> **Exercise details**: Can you quote the lines below exactly, starting at the line with "D1: schottky BAT54" and going through the last one?

> **Extracted entries**:
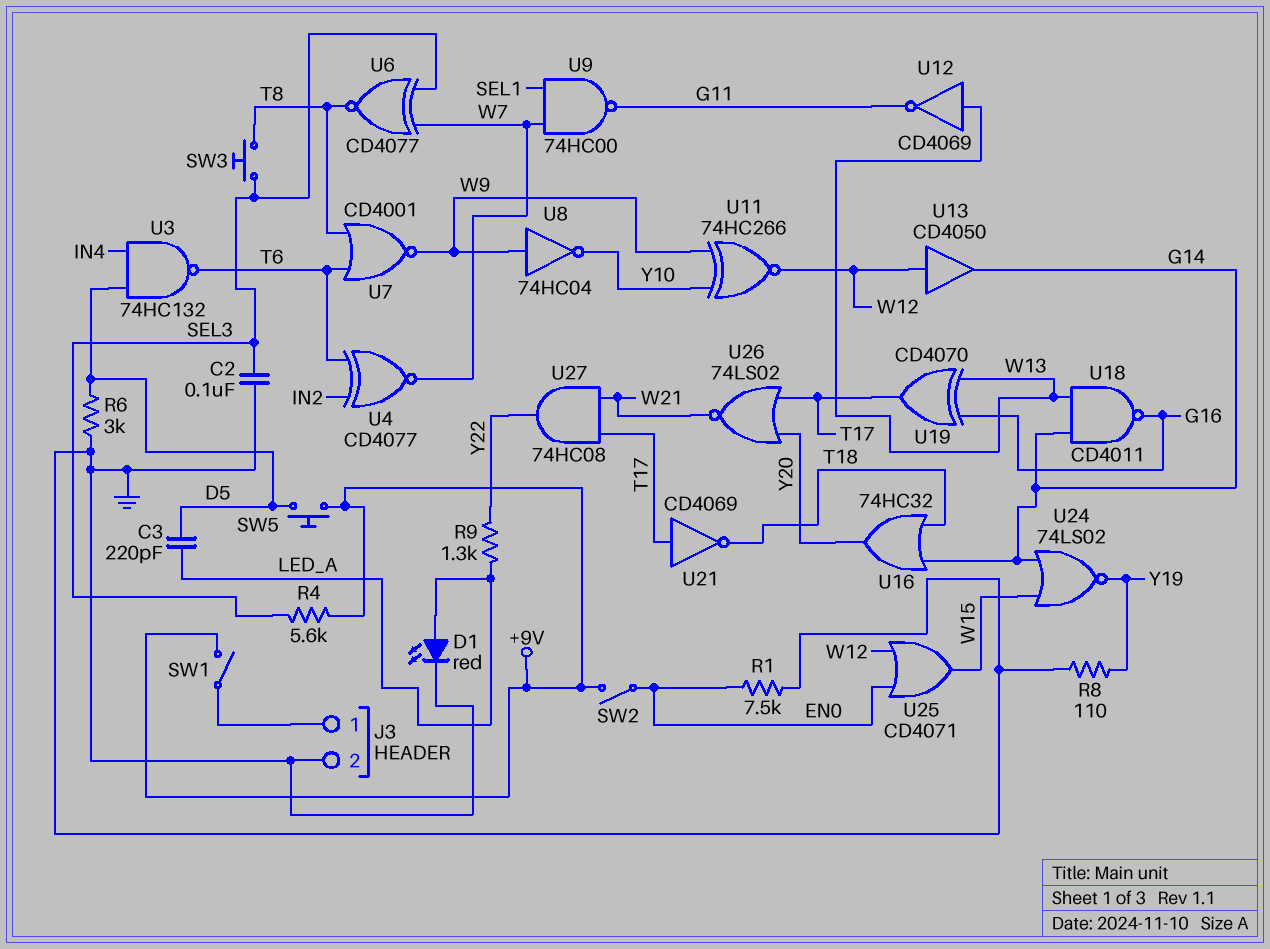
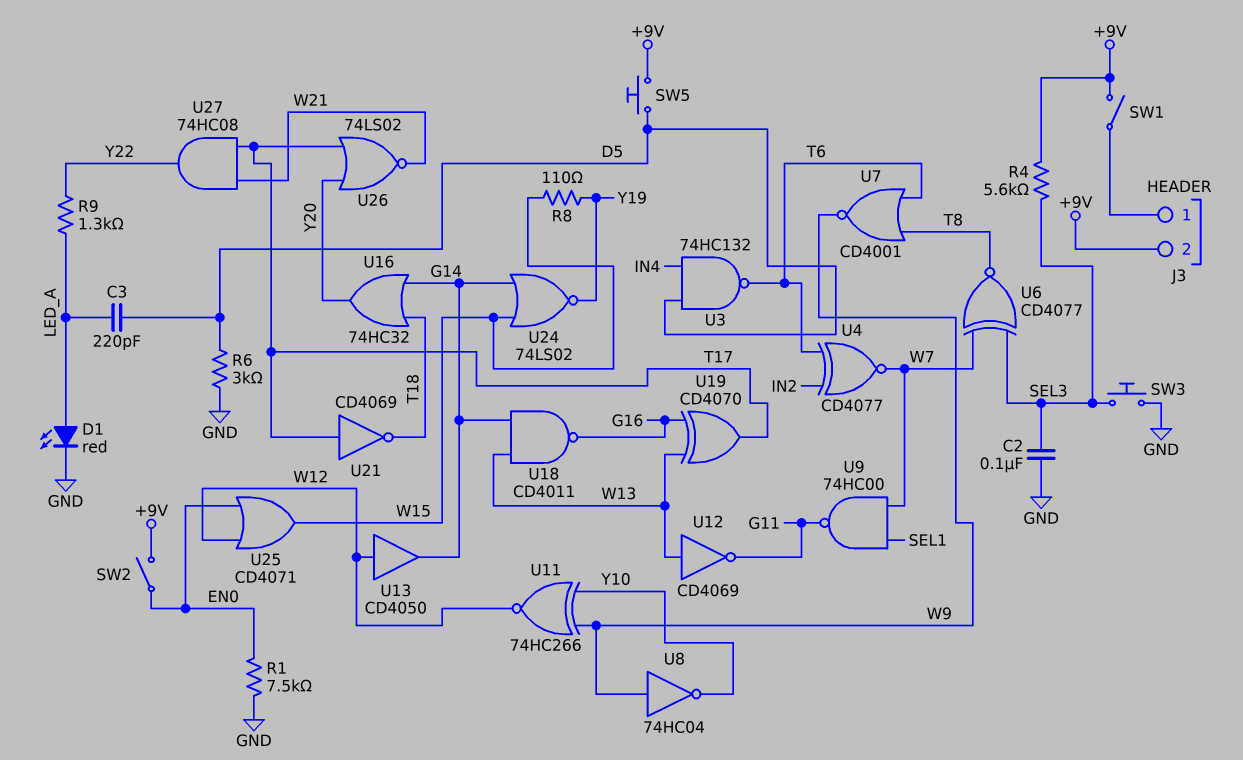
J3 pin 2: GND -> +9V
R8: 110 (GND, Y19) -> 110 (W15, Y19)
SW3: button (SEL3, T8) -> button (GND, SEL3)

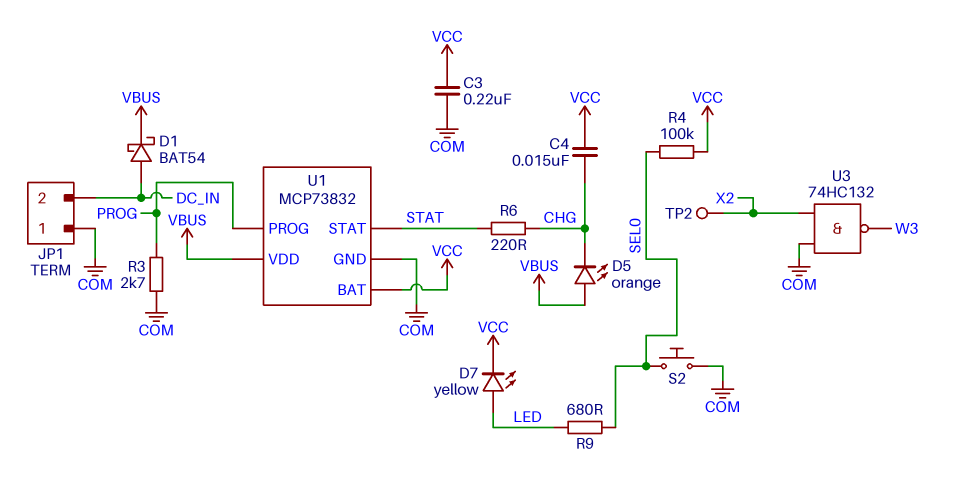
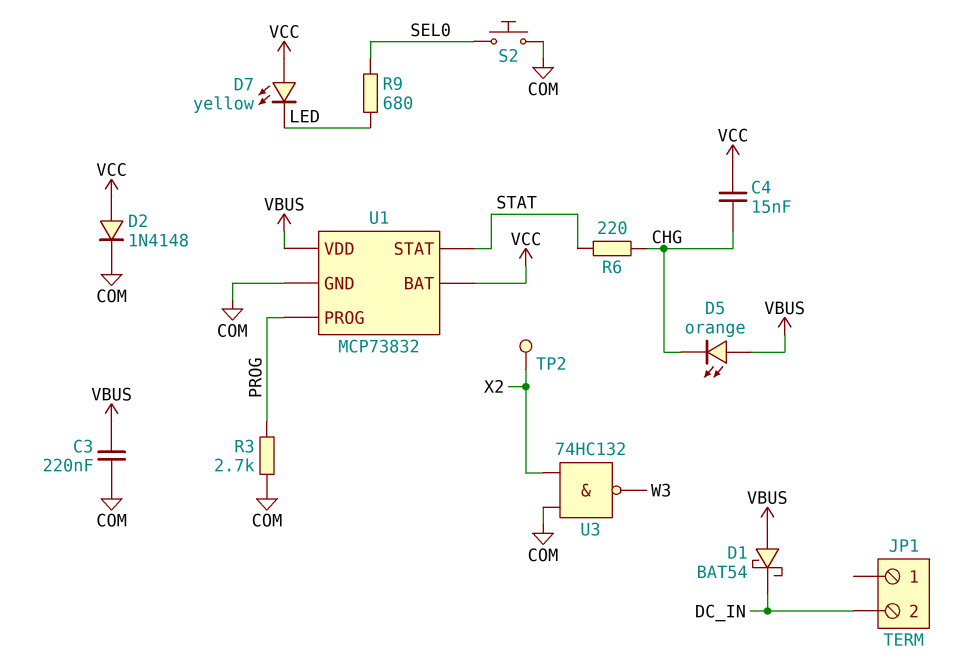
C3: 220nF (COM, VCC) -> 220nF (COM, VBUS)
D1: schottky BAT54 (A DC_IN, K VBUS) -> schottky BAT54 (A VBUS, K DC_IN)
D2: none -> diode 1N4148 (A VCC, K COM)
D7: LED yellow (A LED, K VCC) -> LED yellow (A VCC, K LED)
JP1 pin 1: COM -> none
R4: 100k (SEL0, VCC) -> none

> **Answer area**:
D1: schottky BAT54 (A DC_IN, K VBUS) -> schottky BAT54 (A VBUS, K DC_IN)
D2: none -> diode 1N4148 (A VCC, K COM)
D7: LED yellow (A LED, K VCC) -> LED yellow (A VCC, K LED)
JP1 pin 1: COM -> none
R4: 100k (SEL0, VCC) -> none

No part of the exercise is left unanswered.